_Assignment:_ Word for word, transcribe the listing that follows, minus any pictures.

====

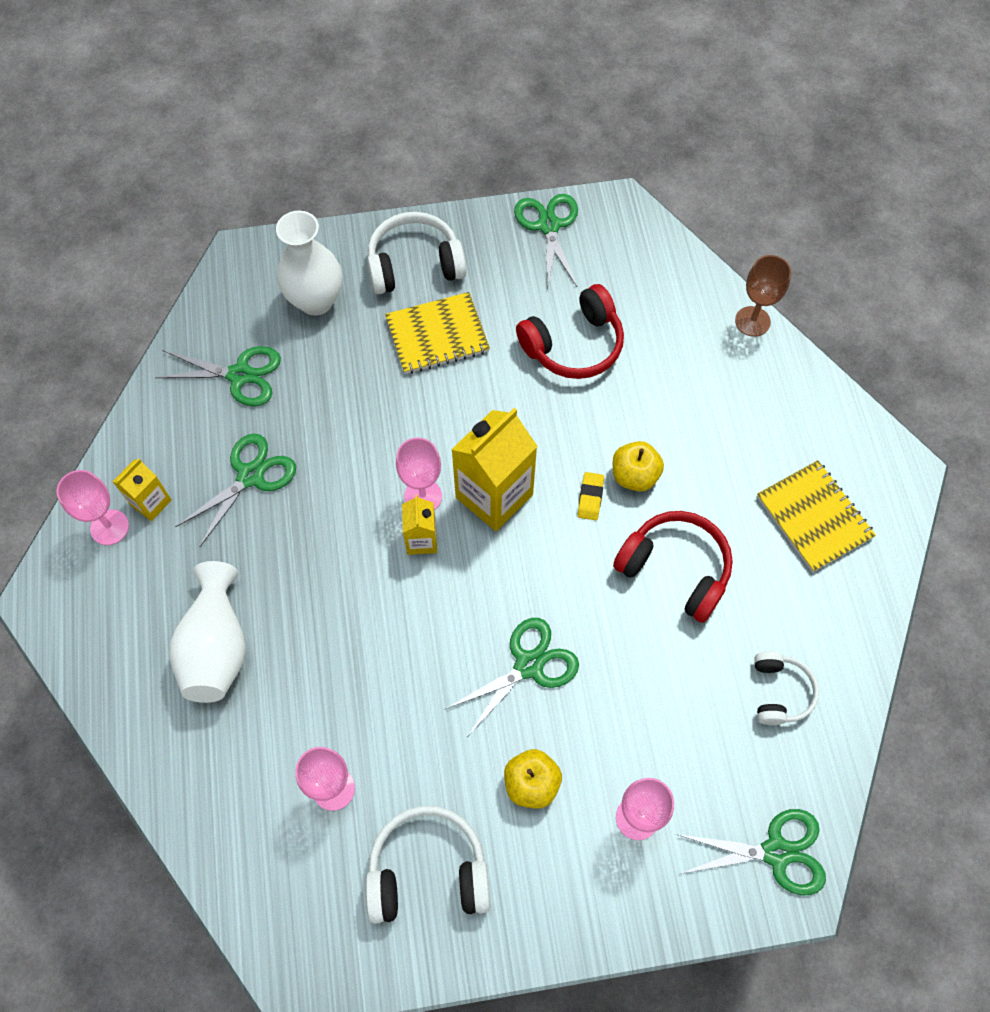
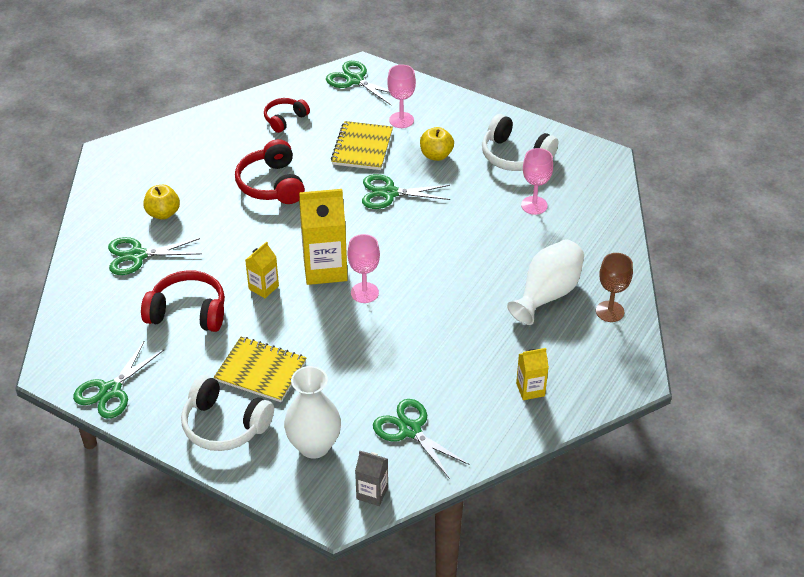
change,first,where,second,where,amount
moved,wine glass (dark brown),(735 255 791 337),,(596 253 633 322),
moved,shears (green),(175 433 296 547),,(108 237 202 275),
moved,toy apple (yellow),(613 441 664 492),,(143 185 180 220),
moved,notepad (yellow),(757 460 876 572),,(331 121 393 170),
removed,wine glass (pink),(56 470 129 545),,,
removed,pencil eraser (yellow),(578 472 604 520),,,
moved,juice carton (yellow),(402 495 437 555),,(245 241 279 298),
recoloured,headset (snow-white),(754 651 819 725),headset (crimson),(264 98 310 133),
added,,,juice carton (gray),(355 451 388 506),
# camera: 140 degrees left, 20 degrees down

====

_Expected answer:_
change,first,where,second,where,amount
moved,wine glass (dark brown),(735 255 791 337),,(596 253 633 322),
moved,shears (green),(175 433 296 547),,(108 237 202 275),
moved,toy apple (yellow),(613 441 664 492),,(143 185 180 220),
moved,notepad (yellow),(757 460 876 572),,(331 121 393 170),
removed,wine glass (pink),(56 470 129 545),,,
removed,pencil eraser (yellow),(578 472 604 520),,,
moved,juice carton (yellow),(402 495 437 555),,(245 241 279 298),
recoloured,headset (snow-white),(754 651 819 725),headset (crimson),(264 98 310 133),
added,,,juice carton (gray),(355 451 388 506),
# camera: 140 degrees left, 20 degrees down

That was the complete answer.